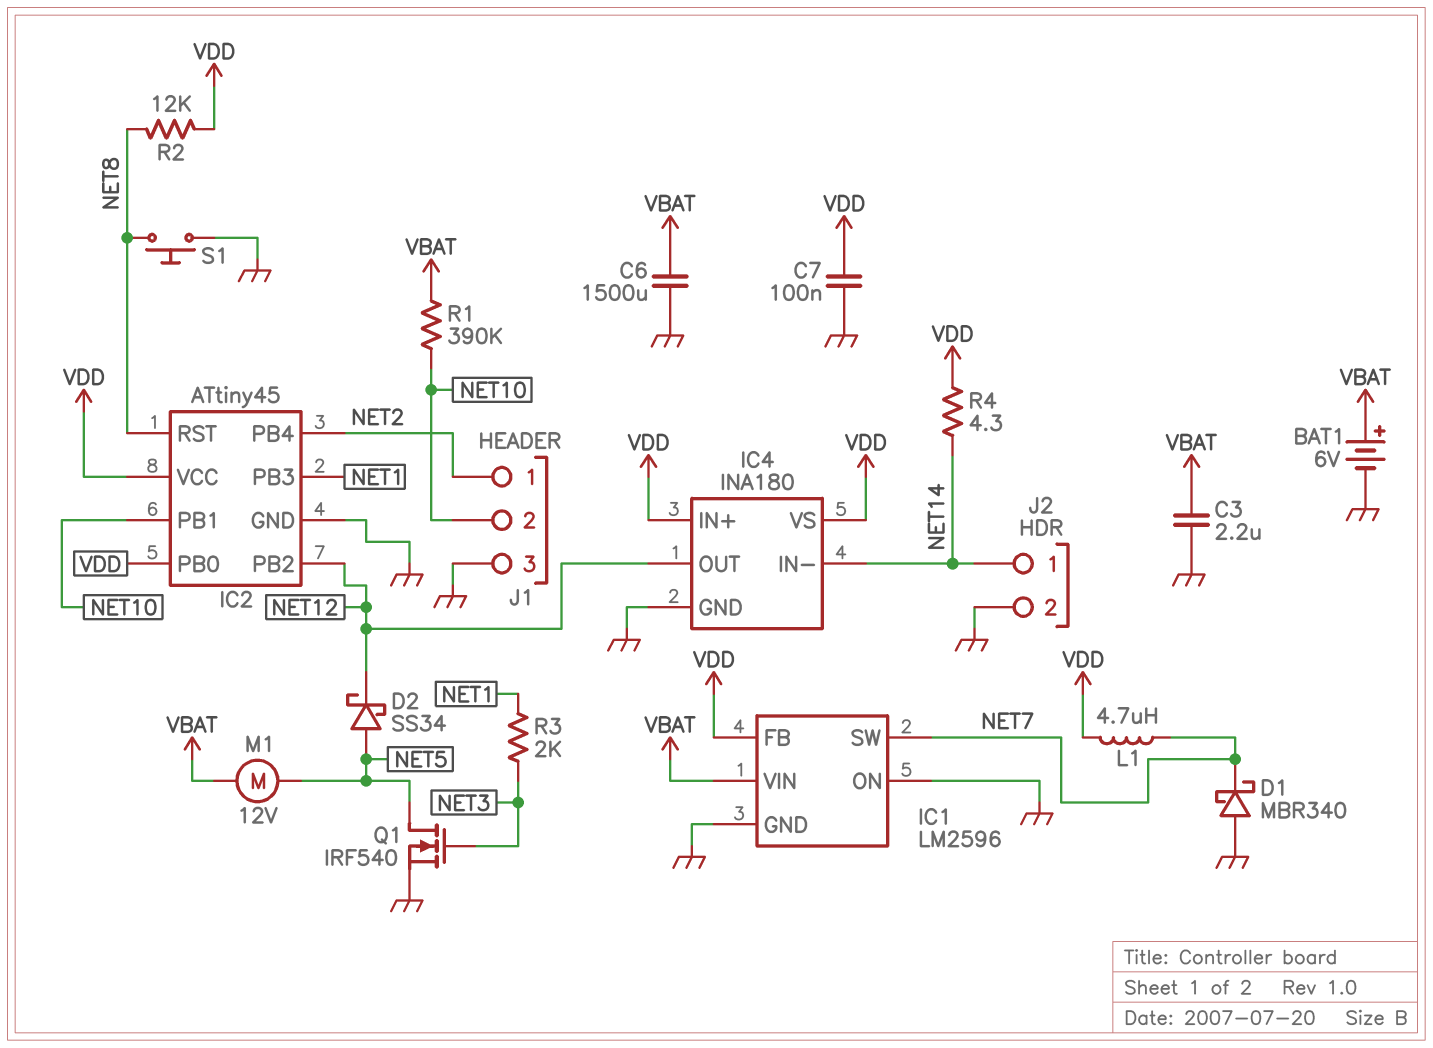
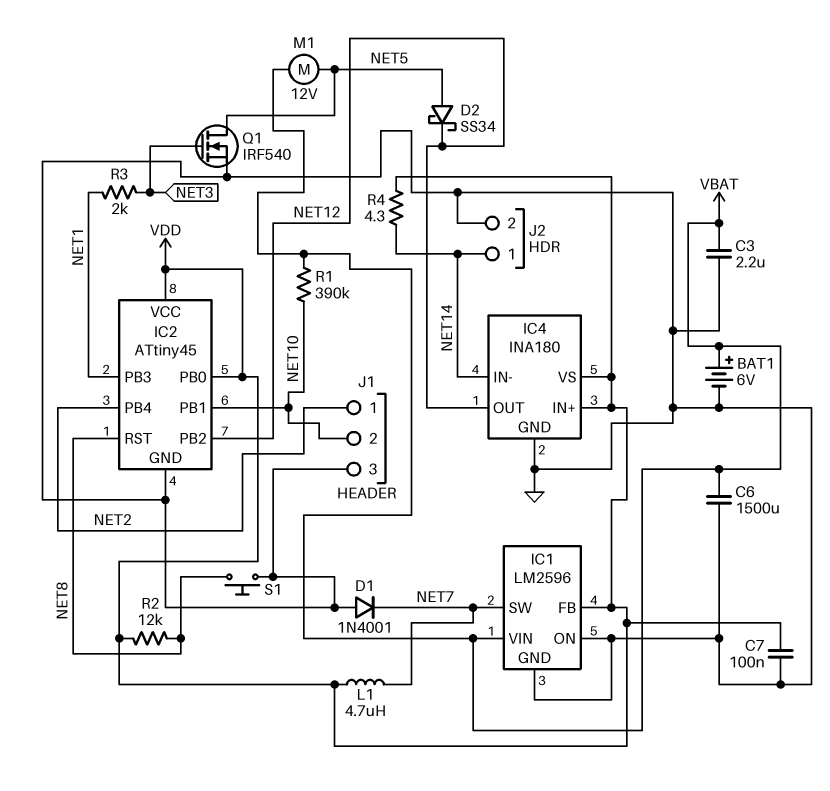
D1: schottky MBR340 (A GND, K NET7) -> diode 1N4001 (A GND, K NET7)

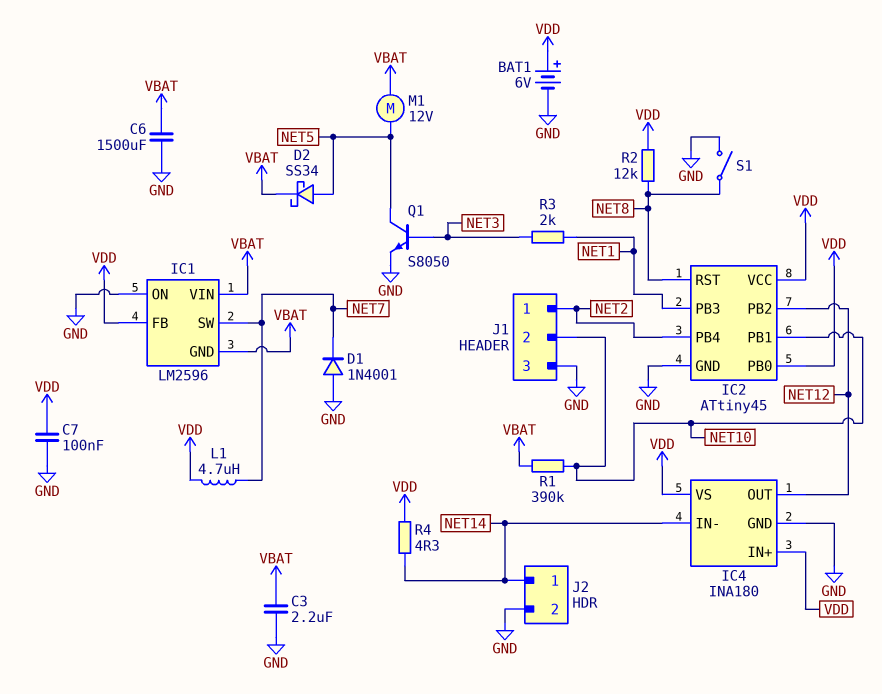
BAT1: 6V (plus VBAT, minus GND) -> 6V (plus VDD, minus GND)
D2: schottky SS34 (A NET5, K NET12) -> schottky SS34 (A NET5, K VBAT)
IC1 pin GND: GND -> VBAT
Q1: NMOS IRF540 (G NET3, D NET5, S GND) -> NPN S8050 (B NET3, C NET5, E GND)
S1: button (GND, NET8) -> switch (GND, NET8)

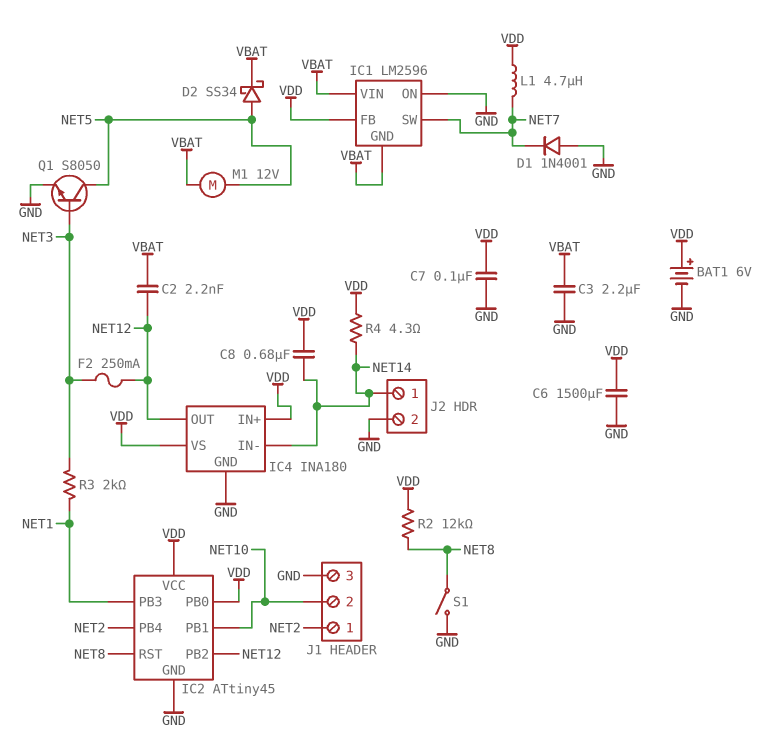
C2: none -> 2.2nF (NET12, VBAT)
C6: 1500uF (GND, VBAT) -> 1500uF (GND, VDD)
C8: none -> 680nF (NET14, VDD)
F2: none -> 250mA (NET3, NET12)
R1: 390k (NET10, VBAT) -> none

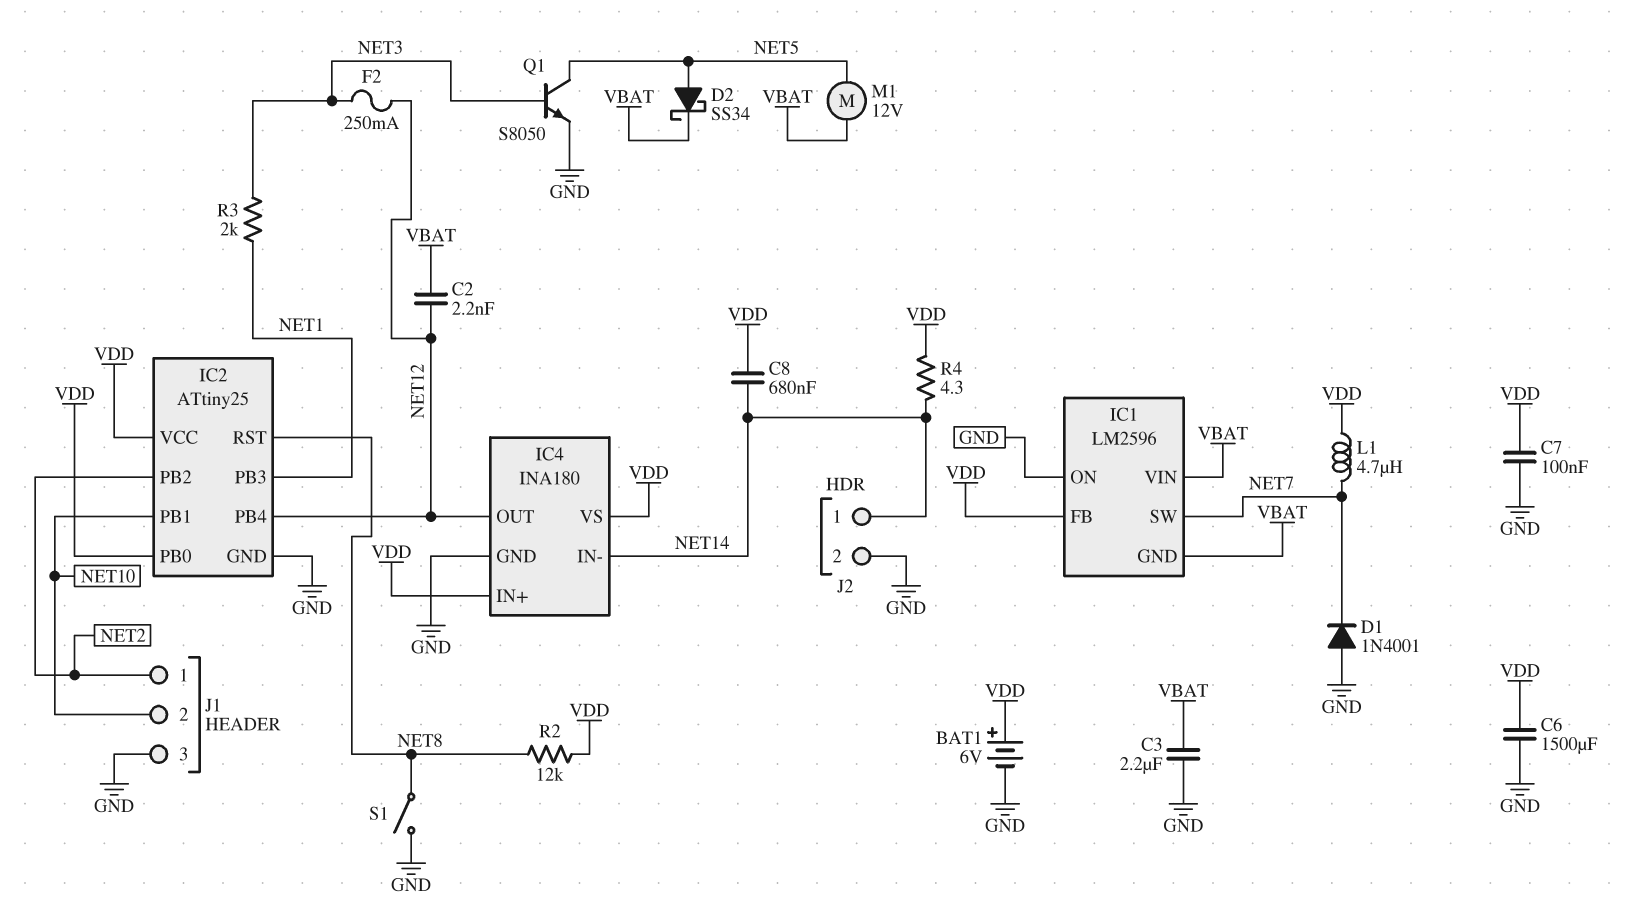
IC2: ATtiny45 -> ATtiny25
IC2 pin PB2: NET12 -> NET2
IC2 pin PB4: NET2 -> NET12

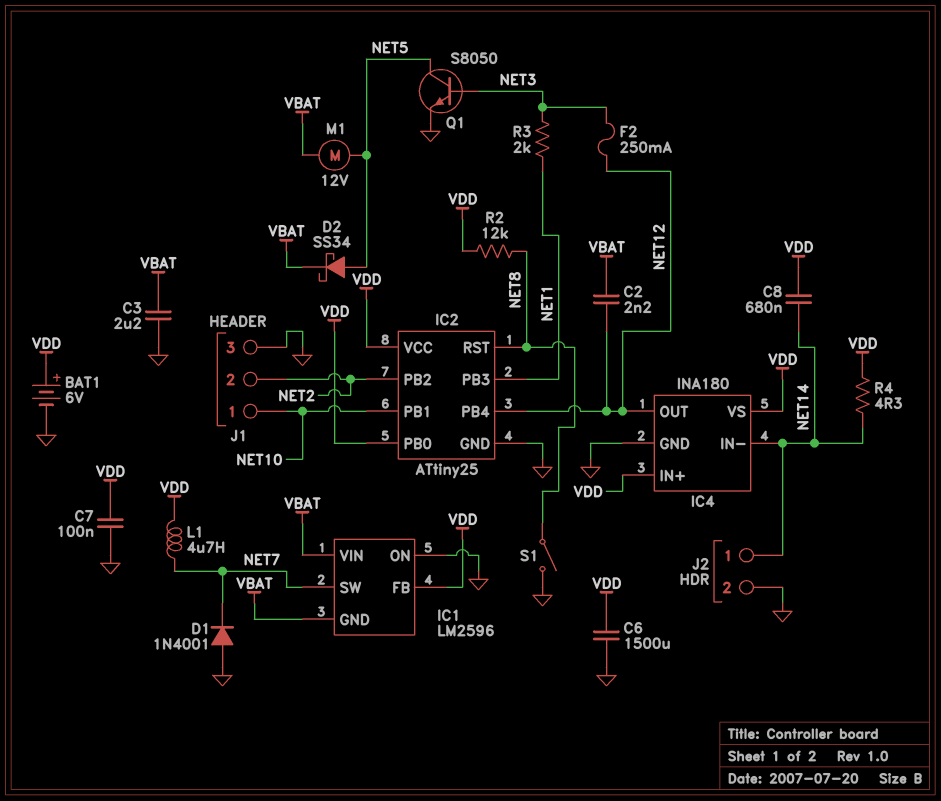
J1 pin 1: NET2 -> NET10
J1 pin 2: NET10 -> NET2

*Work request*. Each line of the entries above that includes the string "schottky" should be copied out.

*Output of the exercise*.
D1: schottky MBR340 (A GND, K NET7) -> diode 1N4001 (A GND, K NET7)
D2: schottky SS34 (A NET5, K NET12) -> schottky SS34 (A NET5, K VBAT)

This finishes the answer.